> Work item: The lines below that include "truck" are to be found and copied.
■ ■ ■ ■ ■
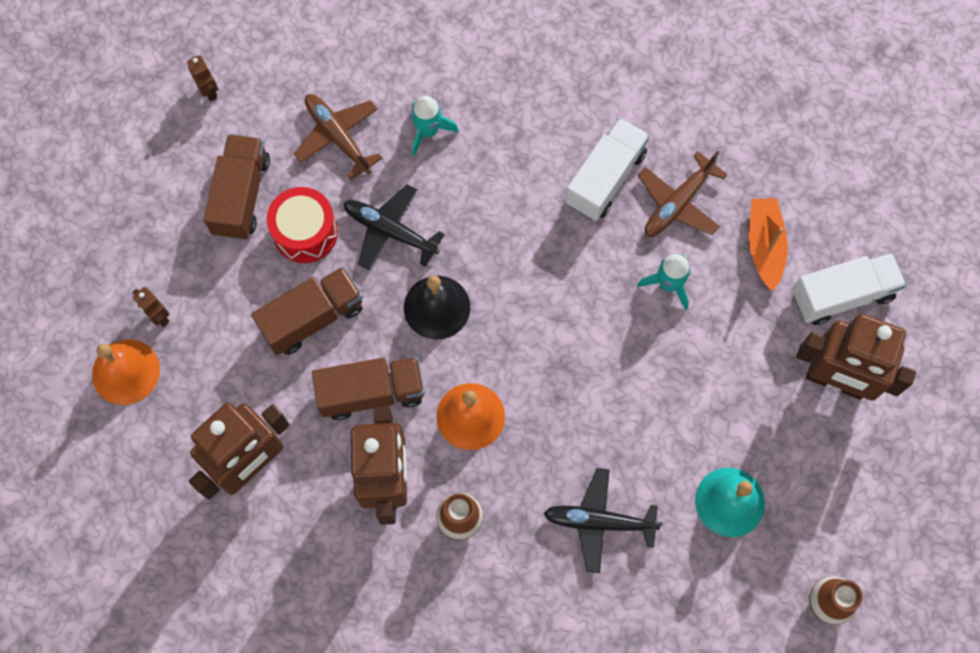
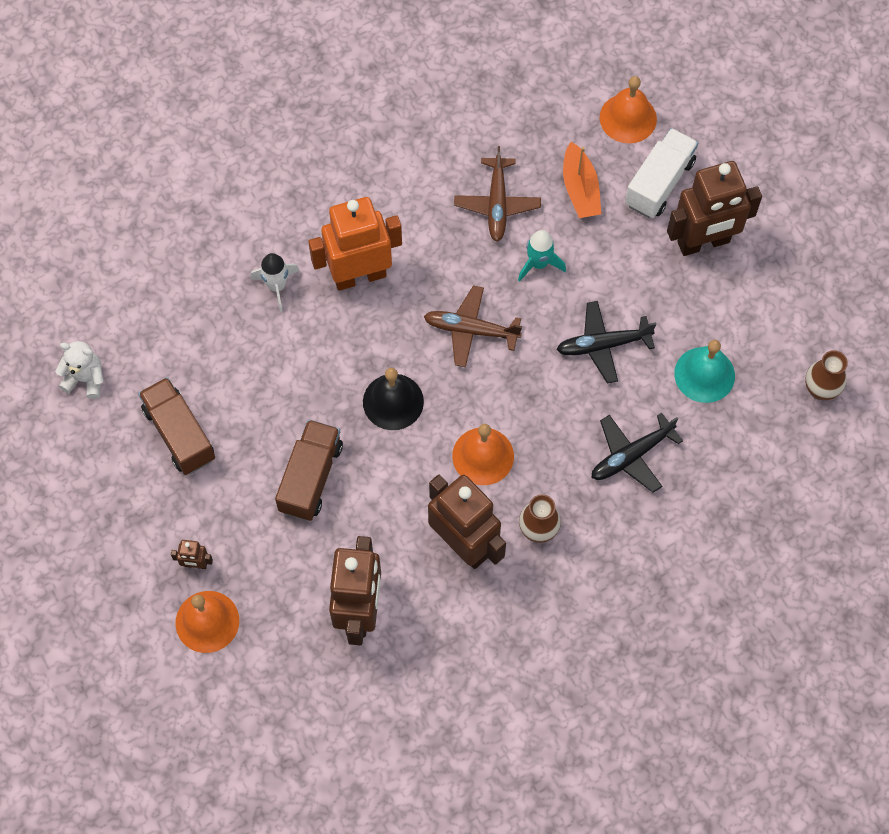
camera: 40 degrees left, 5 degrees down
(209, 91) = (85, 379): brown robot -> white teddy bear
(305, 232) = (251, 423): red drum -> none
(338, 137) = (214, 339): brown plane -> brown plane (471, 330)
(371, 393) = (400, 495): brown truck -> none
(391, 231) = (313, 375): black plane -> black plane (603, 345)
(428, 131) = (277, 286): turquoise rocket -> white rocket
(504, 175) = (359, 276): none -> orange robot
(605, 178) = (432, 225): white truck -> none
(764, 246) = (580, 189): orange boat -> orange boat turned 150 degrees counterclockwise
(865, 214) = (628, 118): none -> orange bell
■ ■ ■ ■ ■
> Reply:
(371, 393) = (400, 495): brown truck -> none
(605, 178) = (432, 225): white truck -> none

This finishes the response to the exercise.